> **Do this**
Say how many lines contain the word "breast". Only the number should be given.

[Start]

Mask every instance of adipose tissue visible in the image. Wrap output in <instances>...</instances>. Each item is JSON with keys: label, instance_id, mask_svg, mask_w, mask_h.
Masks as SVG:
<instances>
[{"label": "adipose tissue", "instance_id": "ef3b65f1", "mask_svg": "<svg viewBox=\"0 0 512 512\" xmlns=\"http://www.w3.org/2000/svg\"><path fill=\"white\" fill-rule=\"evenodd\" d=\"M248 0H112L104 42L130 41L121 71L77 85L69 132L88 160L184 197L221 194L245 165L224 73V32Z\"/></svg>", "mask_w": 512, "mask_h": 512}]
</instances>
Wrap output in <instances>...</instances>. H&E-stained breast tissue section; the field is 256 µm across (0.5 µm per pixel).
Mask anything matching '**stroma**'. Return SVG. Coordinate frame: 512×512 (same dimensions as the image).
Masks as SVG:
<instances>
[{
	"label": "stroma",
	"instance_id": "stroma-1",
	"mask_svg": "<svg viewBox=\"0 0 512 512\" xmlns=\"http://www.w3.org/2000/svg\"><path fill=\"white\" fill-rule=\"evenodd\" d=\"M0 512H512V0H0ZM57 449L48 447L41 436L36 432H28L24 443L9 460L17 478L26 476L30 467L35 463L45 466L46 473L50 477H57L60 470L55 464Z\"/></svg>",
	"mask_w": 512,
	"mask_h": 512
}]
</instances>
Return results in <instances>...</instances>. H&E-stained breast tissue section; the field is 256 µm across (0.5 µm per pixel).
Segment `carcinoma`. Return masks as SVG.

[End]
[Start]

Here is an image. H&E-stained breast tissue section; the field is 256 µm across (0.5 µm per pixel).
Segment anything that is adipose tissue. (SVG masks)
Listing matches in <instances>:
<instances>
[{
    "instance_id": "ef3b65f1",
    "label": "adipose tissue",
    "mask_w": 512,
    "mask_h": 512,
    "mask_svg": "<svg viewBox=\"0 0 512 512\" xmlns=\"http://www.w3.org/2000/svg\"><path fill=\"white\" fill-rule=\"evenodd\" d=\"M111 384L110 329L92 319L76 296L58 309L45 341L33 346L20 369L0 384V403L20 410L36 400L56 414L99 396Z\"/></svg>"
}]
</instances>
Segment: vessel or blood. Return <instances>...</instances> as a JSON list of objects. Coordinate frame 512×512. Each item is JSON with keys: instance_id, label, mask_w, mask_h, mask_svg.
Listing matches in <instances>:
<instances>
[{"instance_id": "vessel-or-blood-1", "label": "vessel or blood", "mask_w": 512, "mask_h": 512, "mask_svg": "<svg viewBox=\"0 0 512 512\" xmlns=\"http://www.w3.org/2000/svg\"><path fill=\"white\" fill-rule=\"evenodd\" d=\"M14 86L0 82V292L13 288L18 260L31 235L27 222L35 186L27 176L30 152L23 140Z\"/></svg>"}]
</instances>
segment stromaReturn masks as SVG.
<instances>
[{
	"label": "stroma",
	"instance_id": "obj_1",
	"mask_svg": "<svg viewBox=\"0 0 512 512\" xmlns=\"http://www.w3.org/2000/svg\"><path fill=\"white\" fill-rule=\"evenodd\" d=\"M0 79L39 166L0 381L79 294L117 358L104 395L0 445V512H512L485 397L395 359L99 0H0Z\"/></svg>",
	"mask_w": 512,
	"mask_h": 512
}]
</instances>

[End]

> **Task output**
3